* **What is required**
For this exercise, transcribe all of the records exactly as given.
"""
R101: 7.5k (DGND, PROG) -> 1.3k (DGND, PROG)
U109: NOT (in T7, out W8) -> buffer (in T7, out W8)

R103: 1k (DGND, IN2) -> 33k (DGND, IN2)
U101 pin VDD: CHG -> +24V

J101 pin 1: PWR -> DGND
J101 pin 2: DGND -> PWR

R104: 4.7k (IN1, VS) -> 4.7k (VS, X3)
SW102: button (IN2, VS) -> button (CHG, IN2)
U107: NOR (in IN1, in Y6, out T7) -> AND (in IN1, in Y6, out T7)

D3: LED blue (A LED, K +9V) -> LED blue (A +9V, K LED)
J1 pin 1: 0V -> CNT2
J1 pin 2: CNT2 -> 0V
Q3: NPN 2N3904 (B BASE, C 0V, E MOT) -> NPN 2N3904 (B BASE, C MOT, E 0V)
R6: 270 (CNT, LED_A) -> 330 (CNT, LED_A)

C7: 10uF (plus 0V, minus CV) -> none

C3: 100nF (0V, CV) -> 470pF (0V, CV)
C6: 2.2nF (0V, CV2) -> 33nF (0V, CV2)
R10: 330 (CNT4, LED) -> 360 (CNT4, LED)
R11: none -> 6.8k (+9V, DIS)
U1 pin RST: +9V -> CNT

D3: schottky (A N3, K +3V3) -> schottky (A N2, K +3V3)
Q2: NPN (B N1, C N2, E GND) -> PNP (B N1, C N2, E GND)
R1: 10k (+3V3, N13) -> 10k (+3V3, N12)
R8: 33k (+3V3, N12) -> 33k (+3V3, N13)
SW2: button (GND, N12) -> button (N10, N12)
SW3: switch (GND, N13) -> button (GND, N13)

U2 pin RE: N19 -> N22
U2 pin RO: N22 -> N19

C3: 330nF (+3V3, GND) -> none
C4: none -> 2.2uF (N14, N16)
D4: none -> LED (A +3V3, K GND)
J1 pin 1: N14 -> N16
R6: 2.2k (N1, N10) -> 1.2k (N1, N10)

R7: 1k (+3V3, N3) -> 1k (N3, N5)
"""
* **Response for this exercise**
R101: 7.5k (DGND, PROG) -> 1.3k (DGND, PROG)
U109: NOT (in T7, out W8) -> buffer (in T7, out W8)

R103: 1k (DGND, IN2) -> 33k (DGND, IN2)
U101 pin VDD: CHG -> +24V

J101 pin 1: PWR -> DGND
J101 pin 2: DGND -> PWR

R104: 4.7k (IN1, VS) -> 4.7k (VS, X3)
SW102: button (IN2, VS) -> button (CHG, IN2)
U107: NOR (in IN1, in Y6, out T7) -> AND (in IN1, in Y6, out T7)

D3: LED blue (A LED, K +9V) -> LED blue (A +9V, K LED)
J1 pin 1: 0V -> CNT2
J1 pin 2: CNT2 -> 0V
Q3: NPN 2N3904 (B BASE, C 0V, E MOT) -> NPN 2N3904 (B BASE, C MOT, E 0V)
R6: 270 (CNT, LED_A) -> 330 (CNT, LED_A)

C7: 10uF (plus 0V, minus CV) -> none

C3: 100nF (0V, CV) -> 470pF (0V, CV)
C6: 2.2nF (0V, CV2) -> 33nF (0V, CV2)
R10: 330 (CNT4, LED) -> 360 (CNT4, LED)
R11: none -> 6.8k (+9V, DIS)
U1 pin RST: +9V -> CNT

D3: schottky (A N3, K +3V3) -> schottky (A N2, K +3V3)
Q2: NPN (B N1, C N2, E GND) -> PNP (B N1, C N2, E GND)
R1: 10k (+3V3, N13) -> 10k (+3V3, N12)
R8: 33k (+3V3, N12) -> 33k (+3V3, N13)
SW2: button (GND, N12) -> button (N10, N12)
SW3: switch (GND, N13) -> button (GND, N13)

U2 pin RE: N19 -> N22
U2 pin RO: N22 -> N19

C3: 330nF (+3V3, GND) -> none
C4: none -> 2.2uF (N14, N16)
D4: none -> LED (A +3V3, K GND)
J1 pin 1: N14 -> N16
R6: 2.2k (N1, N10) -> 1.2k (N1, N10)

R7: 1k (+3V3, N3) -> 1k (N3, N5)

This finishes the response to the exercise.